[Saved data entries]

◆ ◆ ◆ ◆

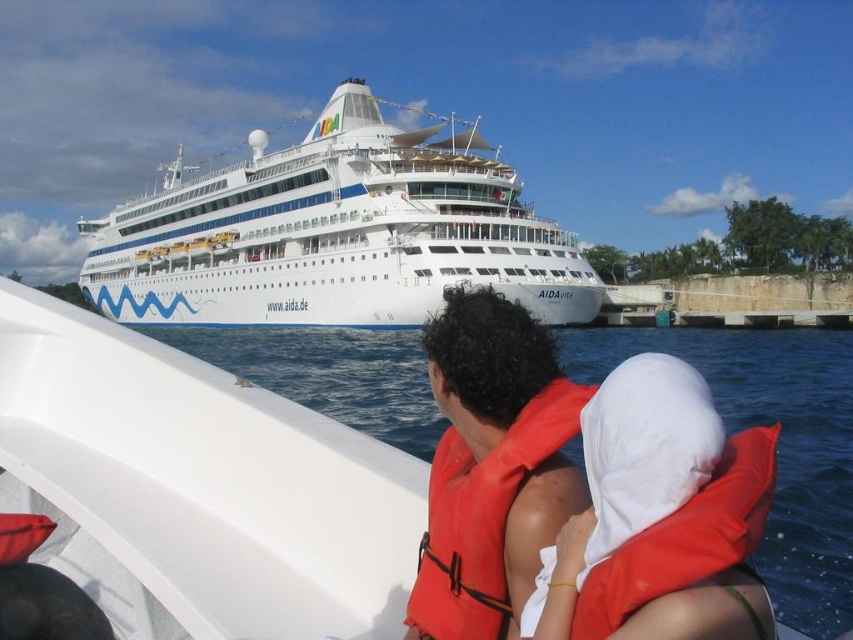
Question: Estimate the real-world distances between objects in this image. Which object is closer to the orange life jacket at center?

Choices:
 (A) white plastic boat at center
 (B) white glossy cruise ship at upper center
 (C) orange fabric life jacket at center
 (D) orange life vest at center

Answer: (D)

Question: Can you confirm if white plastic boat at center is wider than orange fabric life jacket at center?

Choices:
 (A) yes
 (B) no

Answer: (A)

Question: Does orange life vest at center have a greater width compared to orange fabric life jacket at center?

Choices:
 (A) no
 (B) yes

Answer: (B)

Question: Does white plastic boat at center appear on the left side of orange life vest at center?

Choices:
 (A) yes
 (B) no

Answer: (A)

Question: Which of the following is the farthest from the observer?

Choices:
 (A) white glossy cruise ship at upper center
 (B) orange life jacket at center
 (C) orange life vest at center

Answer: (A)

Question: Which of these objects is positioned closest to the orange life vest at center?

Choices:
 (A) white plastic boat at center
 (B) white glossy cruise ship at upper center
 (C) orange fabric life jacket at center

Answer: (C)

◆ ◆ ◆ ◆

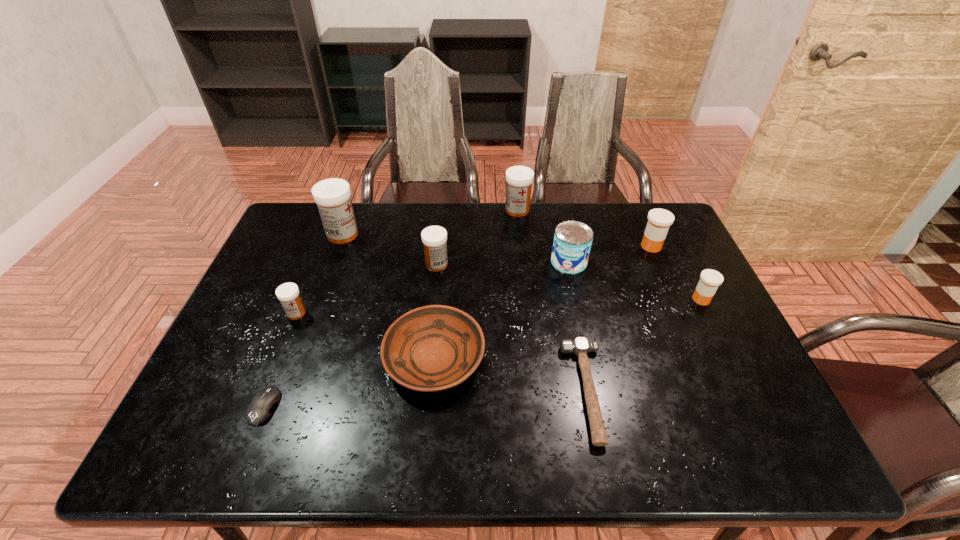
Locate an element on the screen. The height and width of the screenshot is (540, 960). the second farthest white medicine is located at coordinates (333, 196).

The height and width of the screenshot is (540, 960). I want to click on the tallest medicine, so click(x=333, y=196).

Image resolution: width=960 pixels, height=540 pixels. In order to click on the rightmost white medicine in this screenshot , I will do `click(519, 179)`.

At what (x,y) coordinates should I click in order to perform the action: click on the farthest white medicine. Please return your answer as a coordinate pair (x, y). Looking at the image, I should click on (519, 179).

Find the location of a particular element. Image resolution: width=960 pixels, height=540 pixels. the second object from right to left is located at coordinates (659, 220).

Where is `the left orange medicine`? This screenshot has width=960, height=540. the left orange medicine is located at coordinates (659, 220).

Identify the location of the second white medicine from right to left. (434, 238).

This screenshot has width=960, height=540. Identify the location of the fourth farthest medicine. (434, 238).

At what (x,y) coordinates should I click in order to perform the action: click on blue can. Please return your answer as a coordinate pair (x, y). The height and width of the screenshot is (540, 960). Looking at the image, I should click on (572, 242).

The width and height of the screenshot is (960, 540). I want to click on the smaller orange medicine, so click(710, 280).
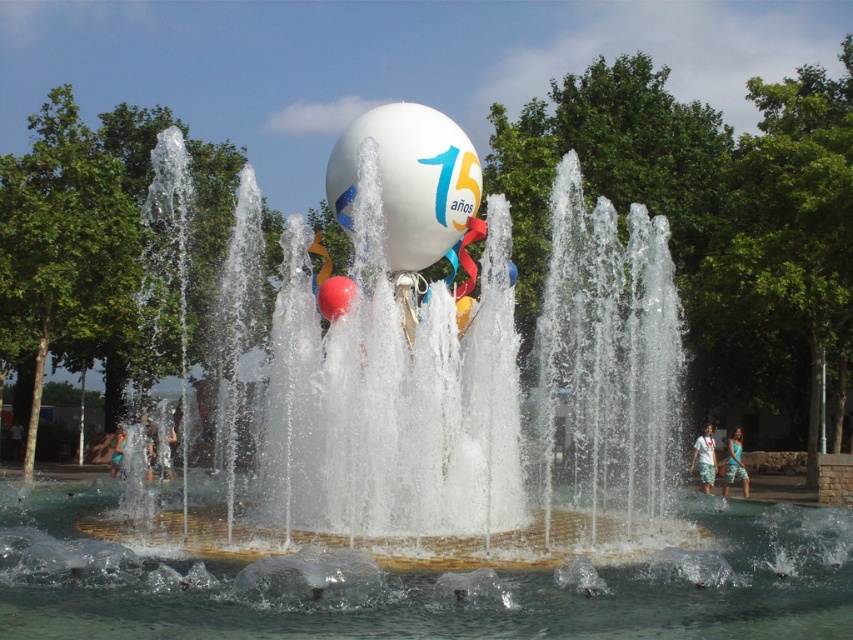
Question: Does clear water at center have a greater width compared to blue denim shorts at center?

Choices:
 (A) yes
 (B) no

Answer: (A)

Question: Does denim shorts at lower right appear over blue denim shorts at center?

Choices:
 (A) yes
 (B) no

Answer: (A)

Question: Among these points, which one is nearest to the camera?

◆ ◆ ◆ ◆

> _Assignment_: Copy the items above word for word, everything from the line containing "This screenshot has width=960, height=540. Identify" down to the line containing "Question: Among these", and leave the pictures out.

> _Result of this task_:
This screenshot has width=960, height=540. Identify the location of the fourth farthest medicine. (434, 238).

At what (x,y) coordinates should I click in order to perform the action: click on blue can. Please return your answer as a coordinate pair (x, y). The height and width of the screenshot is (540, 960). Looking at the image, I should click on (572, 242).

The width and height of the screenshot is (960, 540). I want to click on the smaller orange medicine, so click(710, 280).
Question: Does clear water at center have a greater width compared to blue denim shorts at center?

Choices:
 (A) yes
 (B) no

Answer: (A)

Question: Does denim shorts at lower right appear over blue denim shorts at center?

Choices:
 (A) yes
 (B) no

Answer: (A)

Question: Among these points, which one is nearest to the camera?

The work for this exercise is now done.